- Opening Delimiter -
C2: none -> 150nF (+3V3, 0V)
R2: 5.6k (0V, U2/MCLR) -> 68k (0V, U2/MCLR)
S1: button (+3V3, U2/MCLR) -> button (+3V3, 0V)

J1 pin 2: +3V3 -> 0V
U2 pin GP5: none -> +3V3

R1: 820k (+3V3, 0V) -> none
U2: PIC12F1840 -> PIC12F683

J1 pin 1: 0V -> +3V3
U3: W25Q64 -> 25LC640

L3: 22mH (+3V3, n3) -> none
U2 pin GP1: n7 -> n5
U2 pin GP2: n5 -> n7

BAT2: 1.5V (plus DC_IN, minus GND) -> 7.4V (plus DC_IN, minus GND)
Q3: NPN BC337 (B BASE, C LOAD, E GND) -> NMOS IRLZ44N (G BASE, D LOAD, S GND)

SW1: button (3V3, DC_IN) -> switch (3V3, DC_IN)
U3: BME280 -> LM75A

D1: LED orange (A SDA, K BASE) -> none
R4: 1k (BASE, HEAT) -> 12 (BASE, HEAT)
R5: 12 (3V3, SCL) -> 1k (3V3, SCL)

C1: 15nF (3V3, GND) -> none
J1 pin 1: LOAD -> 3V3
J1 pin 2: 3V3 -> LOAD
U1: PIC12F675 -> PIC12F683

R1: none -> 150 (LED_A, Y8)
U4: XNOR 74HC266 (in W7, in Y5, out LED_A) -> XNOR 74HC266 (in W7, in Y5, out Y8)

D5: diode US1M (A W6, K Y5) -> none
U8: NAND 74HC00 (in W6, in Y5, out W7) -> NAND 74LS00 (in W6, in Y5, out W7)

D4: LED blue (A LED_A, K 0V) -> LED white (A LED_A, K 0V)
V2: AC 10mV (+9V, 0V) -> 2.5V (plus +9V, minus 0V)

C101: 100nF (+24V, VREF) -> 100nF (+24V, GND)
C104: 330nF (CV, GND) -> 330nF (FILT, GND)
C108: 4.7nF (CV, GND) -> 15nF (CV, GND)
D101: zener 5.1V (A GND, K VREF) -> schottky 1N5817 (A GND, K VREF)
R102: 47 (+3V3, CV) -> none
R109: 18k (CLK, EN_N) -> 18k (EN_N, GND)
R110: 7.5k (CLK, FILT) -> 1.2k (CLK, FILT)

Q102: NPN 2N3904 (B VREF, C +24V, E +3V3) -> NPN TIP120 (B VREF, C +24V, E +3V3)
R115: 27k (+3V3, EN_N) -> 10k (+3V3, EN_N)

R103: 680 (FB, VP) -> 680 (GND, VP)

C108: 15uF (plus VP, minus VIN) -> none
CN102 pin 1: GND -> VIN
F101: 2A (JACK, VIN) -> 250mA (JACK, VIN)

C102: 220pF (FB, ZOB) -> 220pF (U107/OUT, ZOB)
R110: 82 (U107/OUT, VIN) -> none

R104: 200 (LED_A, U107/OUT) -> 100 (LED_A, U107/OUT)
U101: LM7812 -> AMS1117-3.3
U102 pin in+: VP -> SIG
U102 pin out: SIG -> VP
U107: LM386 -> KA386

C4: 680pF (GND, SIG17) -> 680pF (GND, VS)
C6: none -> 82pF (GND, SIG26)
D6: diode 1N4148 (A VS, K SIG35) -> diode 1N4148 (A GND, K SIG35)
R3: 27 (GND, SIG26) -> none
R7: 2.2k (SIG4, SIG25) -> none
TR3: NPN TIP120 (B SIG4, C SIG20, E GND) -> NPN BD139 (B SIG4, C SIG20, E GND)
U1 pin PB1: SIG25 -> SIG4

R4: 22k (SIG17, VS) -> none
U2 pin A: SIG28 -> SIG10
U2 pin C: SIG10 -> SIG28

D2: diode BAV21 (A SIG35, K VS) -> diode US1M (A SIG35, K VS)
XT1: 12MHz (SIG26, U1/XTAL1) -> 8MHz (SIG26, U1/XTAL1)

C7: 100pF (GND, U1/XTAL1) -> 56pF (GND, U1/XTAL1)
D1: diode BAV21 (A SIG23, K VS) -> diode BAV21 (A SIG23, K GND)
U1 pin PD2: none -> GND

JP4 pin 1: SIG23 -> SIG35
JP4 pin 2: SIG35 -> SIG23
- Closing Delimiter -
(EXERCISE REQUIREMENTS):
Up to and including the line with "U2 pin C: SIG10 -> SIG28", write out the records above exactly, starting from their first line.

(REPLY):
C2: none -> 150nF (+3V3, 0V)
R2: 5.6k (0V, U2/MCLR) -> 68k (0V, U2/MCLR)
S1: button (+3V3, U2/MCLR) -> button (+3V3, 0V)

J1 pin 2: +3V3 -> 0V
U2 pin GP5: none -> +3V3

R1: 820k (+3V3, 0V) -> none
U2: PIC12F1840 -> PIC12F683

J1 pin 1: 0V -> +3V3
U3: W25Q64 -> 25LC640

L3: 22mH (+3V3, n3) -> none
U2 pin GP1: n7 -> n5
U2 pin GP2: n5 -> n7

BAT2: 1.5V (plus DC_IN, minus GND) -> 7.4V (plus DC_IN, minus GND)
Q3: NPN BC337 (B BASE, C LOAD, E GND) -> NMOS IRLZ44N (G BASE, D LOAD, S GND)

SW1: button (3V3, DC_IN) -> switch (3V3, DC_IN)
U3: BME280 -> LM75A

D1: LED orange (A SDA, K BASE) -> none
R4: 1k (BASE, HEAT) -> 12 (BASE, HEAT)
R5: 12 (3V3, SCL) -> 1k (3V3, SCL)

C1: 15nF (3V3, GND) -> none
J1 pin 1: LOAD -> 3V3
J1 pin 2: 3V3 -> LOAD
U1: PIC12F675 -> PIC12F683

R1: none -> 150 (LED_A, Y8)
U4: XNOR 74HC266 (in W7, in Y5, out LED_A) -> XNOR 74HC266 (in W7, in Y5, out Y8)

D5: diode US1M (A W6, K Y5) -> none
U8: NAND 74HC00 (in W6, in Y5, out W7) -> NAND 74LS00 (in W6, in Y5, out W7)

D4: LED blue (A LED_A, K 0V) -> LED white (A LED_A, K 0V)
V2: AC 10mV (+9V, 0V) -> 2.5V (plus +9V, minus 0V)

C101: 100nF (+24V, VREF) -> 100nF (+24V, GND)
C104: 330nF (CV, GND) -> 330nF (FILT, GND)
C108: 4.7nF (CV, GND) -> 15nF (CV, GND)
D101: zener 5.1V (A GND, K VREF) -> schottky 1N5817 (A GND, K VREF)
R102: 47 (+3V3, CV) -> none
R109: 18k (CLK, EN_N) -> 18k (EN_N, GND)
R110: 7.5k (CLK, FILT) -> 1.2k (CLK, FILT)

Q102: NPN 2N3904 (B VREF, C +24V, E +3V3) -> NPN TIP120 (B VREF, C +24V, E +3V3)
R115: 27k (+3V3, EN_N) -> 10k (+3V3, EN_N)

R103: 680 (FB, VP) -> 680 (GND, VP)

C108: 15uF (plus VP, minus VIN) -> none
CN102 pin 1: GND -> VIN
F101: 2A (JACK, VIN) -> 250mA (JACK, VIN)

C102: 220pF (FB, ZOB) -> 220pF (U107/OUT, ZOB)
R110: 82 (U107/OUT, VIN) -> none

R104: 200 (LED_A, U107/OUT) -> 100 (LED_A, U107/OUT)
U101: LM7812 -> AMS1117-3.3
U102 pin in+: VP -> SIG
U102 pin out: SIG -> VP
U107: LM386 -> KA386

C4: 680pF (GND, SIG17) -> 680pF (GND, VS)
C6: none -> 82pF (GND, SIG26)
D6: diode 1N4148 (A VS, K SIG35) -> diode 1N4148 (A GND, K SIG35)
R3: 27 (GND, SIG26) -> none
R7: 2.2k (SIG4, SIG25) -> none
TR3: NPN TIP120 (B SIG4, C SIG20, E GND) -> NPN BD139 (B SIG4, C SIG20, E GND)
U1 pin PB1: SIG25 -> SIG4

R4: 22k (SIG17, VS) -> none
U2 pin A: SIG28 -> SIG10
U2 pin C: SIG10 -> SIG28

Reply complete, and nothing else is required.